[Records from a collection]

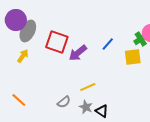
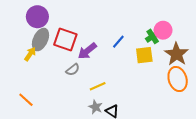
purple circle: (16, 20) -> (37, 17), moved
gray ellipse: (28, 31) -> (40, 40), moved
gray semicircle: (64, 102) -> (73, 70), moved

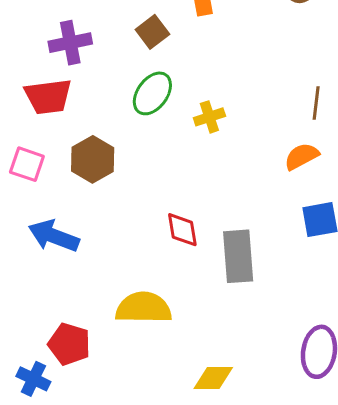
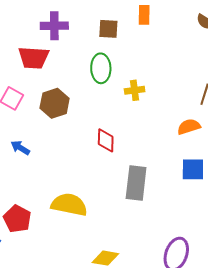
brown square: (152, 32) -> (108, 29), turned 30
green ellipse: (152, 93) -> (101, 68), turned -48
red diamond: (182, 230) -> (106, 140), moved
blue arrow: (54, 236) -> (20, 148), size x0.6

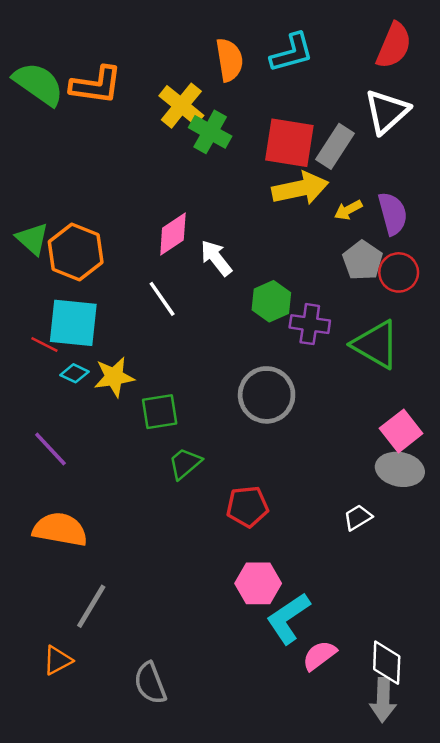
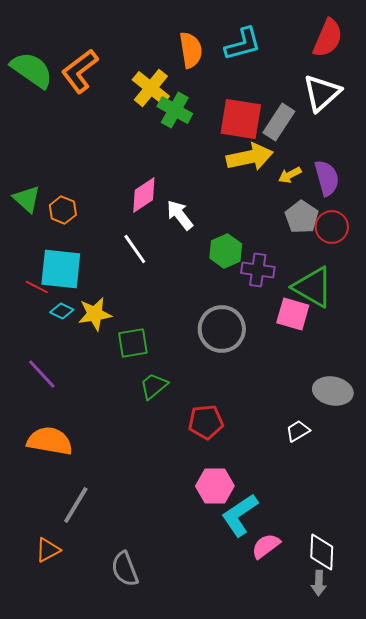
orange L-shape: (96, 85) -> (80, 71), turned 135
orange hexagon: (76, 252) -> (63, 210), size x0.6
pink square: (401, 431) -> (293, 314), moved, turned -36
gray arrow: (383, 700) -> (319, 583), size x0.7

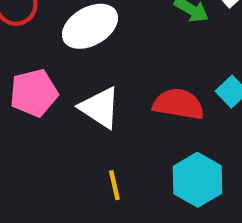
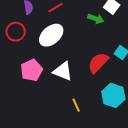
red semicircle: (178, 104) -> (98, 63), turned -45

-- PROBLEM DESCRIPTION --
Every record should be duplicated exactly, though any picture in it must be left out.

-- EXPECTED OUTPUT --
purple circle: (16, 20) -> (37, 17), moved
gray ellipse: (28, 31) -> (40, 40), moved
gray semicircle: (64, 102) -> (73, 70), moved

brown square: (152, 32) -> (108, 29), turned 30
green ellipse: (152, 93) -> (101, 68), turned -48
red diamond: (182, 230) -> (106, 140), moved
blue arrow: (54, 236) -> (20, 148), size x0.6

orange L-shape: (96, 85) -> (80, 71), turned 135
orange hexagon: (76, 252) -> (63, 210), size x0.6
pink square: (401, 431) -> (293, 314), moved, turned -36
gray arrow: (383, 700) -> (319, 583), size x0.7

red semicircle: (178, 104) -> (98, 63), turned -45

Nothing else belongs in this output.